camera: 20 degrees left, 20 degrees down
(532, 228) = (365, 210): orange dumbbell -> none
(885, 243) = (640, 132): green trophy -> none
==
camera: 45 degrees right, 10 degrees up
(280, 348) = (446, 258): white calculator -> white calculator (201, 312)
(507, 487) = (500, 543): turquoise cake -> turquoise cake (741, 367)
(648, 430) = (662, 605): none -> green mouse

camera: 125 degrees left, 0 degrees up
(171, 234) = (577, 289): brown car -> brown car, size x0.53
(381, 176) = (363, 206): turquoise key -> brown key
...
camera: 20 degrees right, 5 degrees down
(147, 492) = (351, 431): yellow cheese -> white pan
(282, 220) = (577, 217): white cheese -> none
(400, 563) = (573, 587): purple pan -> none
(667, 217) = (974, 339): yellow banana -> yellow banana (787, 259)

■ **Task details**
Copy all lines of the material above where the string "white" occurs.

■ **Task output**
(280, 348) = (446, 258): white calculator -> white calculator (201, 312)
(147, 492) = (351, 431): yellow cheese -> white pan
(282, 220) = (577, 217): white cheese -> none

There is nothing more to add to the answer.